INFORMATION section start
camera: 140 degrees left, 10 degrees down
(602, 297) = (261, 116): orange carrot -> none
INFORMATION section end
INFORMATION section start
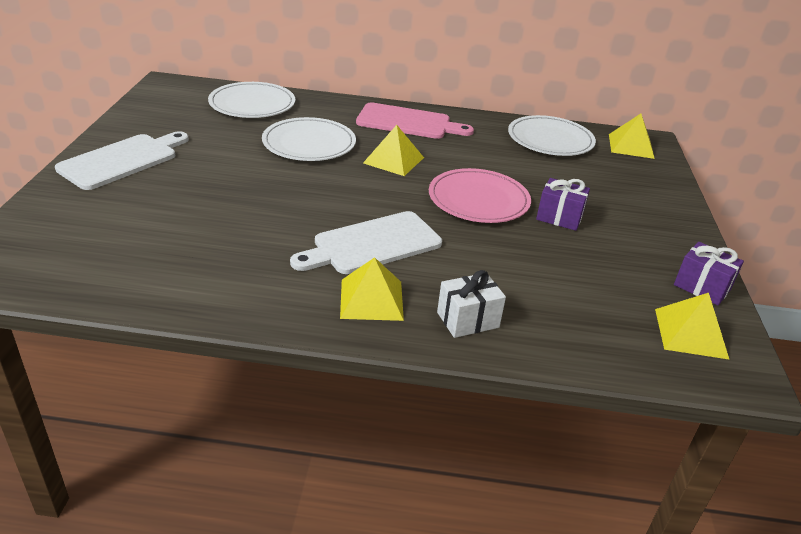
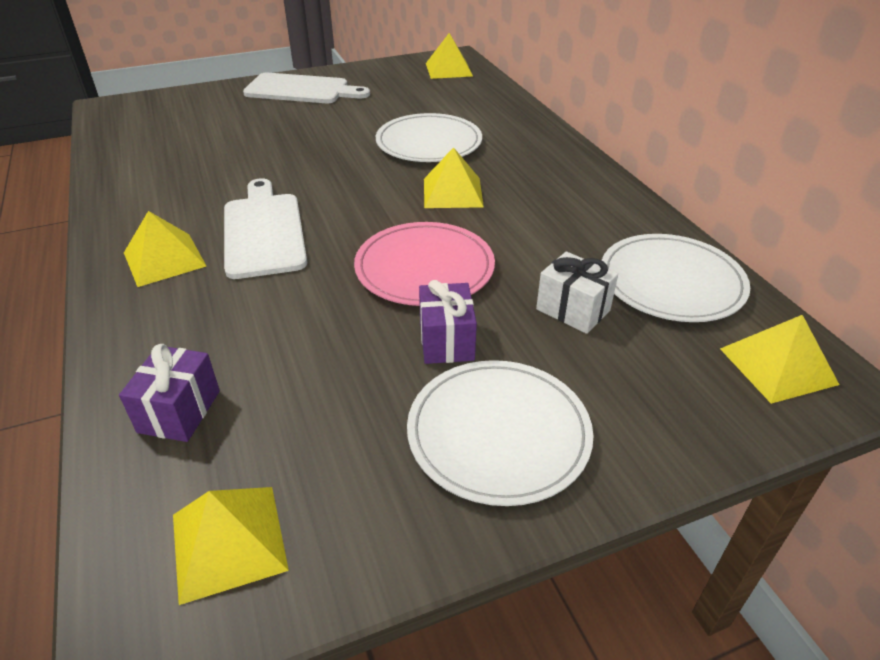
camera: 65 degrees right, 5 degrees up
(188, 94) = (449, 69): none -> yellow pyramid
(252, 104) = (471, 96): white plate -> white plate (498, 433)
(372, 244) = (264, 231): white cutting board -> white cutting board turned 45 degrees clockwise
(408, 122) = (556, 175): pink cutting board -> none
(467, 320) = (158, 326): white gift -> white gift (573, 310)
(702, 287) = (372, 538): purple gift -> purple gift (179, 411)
INFORMATION section end
ABOUT THIS EXERCISE
Copy every line in the entries above that has the string "board" in it.

OUTPUT FOR THIS EXERCISE
(372, 244) = (264, 231): white cutting board -> white cutting board turned 45 degrees clockwise
(408, 122) = (556, 175): pink cutting board -> none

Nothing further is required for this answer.